# Record excerpts:
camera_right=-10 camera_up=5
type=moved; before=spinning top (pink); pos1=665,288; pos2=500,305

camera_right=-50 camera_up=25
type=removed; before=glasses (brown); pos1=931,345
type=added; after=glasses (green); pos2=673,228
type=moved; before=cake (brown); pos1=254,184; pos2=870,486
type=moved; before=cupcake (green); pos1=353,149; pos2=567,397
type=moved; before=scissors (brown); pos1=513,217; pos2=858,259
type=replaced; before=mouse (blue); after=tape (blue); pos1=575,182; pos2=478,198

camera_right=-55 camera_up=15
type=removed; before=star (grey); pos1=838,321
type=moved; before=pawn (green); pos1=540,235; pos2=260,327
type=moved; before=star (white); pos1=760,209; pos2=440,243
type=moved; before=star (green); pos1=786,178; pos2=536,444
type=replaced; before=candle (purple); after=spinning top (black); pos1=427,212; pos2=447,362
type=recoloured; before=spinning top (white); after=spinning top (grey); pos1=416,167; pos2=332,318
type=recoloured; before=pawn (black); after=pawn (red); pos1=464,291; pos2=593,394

# Directions for this task:
Take the listing above from its first line through the line containing "type=moved; before=cupcake (green);", and transcribe that stretch exactly, with no other lines.

# Finished exercise:
camera_right=-10 camera_up=5
type=moved; before=spinning top (pink); pos1=665,288; pos2=500,305

camera_right=-50 camera_up=25
type=removed; before=glasses (brown); pos1=931,345
type=added; after=glasses (green); pos2=673,228
type=moved; before=cake (brown); pos1=254,184; pos2=870,486
type=moved; before=cupcake (green); pos1=353,149; pos2=567,397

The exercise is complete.